**Materials provided**.
======

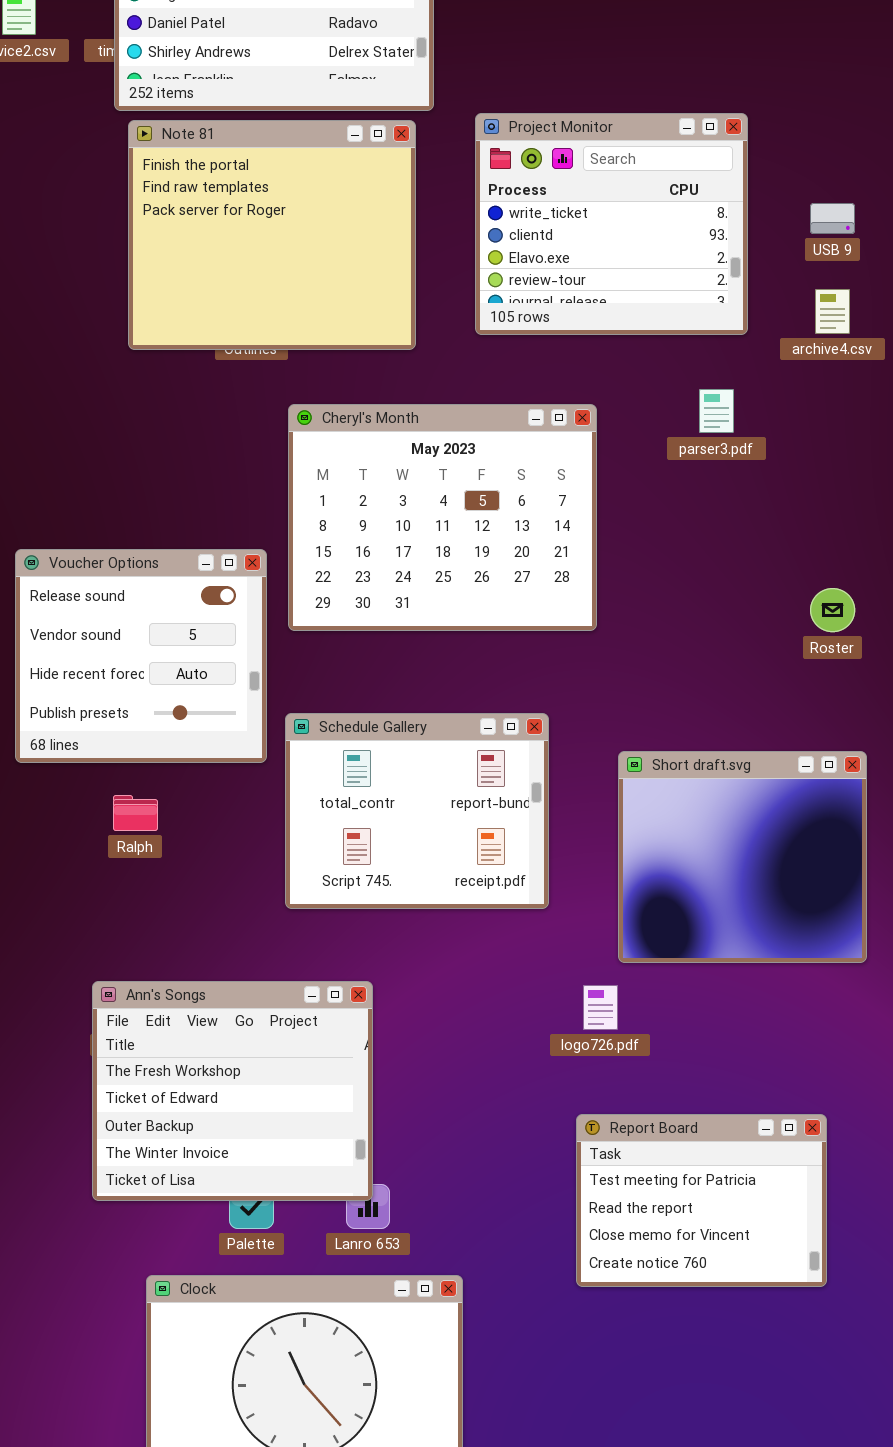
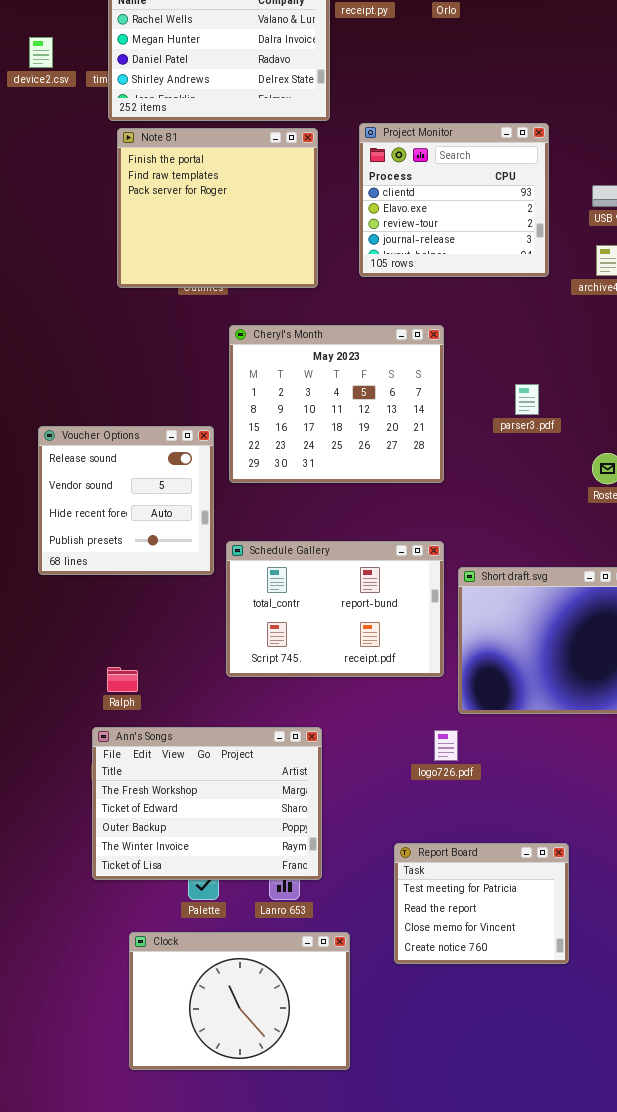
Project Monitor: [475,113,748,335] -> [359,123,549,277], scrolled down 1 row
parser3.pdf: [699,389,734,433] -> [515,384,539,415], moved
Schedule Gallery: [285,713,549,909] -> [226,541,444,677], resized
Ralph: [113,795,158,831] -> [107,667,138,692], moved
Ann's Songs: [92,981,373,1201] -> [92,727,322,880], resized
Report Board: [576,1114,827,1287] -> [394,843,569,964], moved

======

Copy all entries exactly; skip pictures.

**Task result**.
Project Monitor: [475,113,748,335] -> [359,123,549,277], scrolled down 1 row
parser3.pdf: [699,389,734,433] -> [515,384,539,415], moved
Schedule Gallery: [285,713,549,909] -> [226,541,444,677], resized
Ralph: [113,795,158,831] -> [107,667,138,692], moved
Ann's Songs: [92,981,373,1201] -> [92,727,322,880], resized
Report Board: [576,1114,827,1287] -> [394,843,569,964], moved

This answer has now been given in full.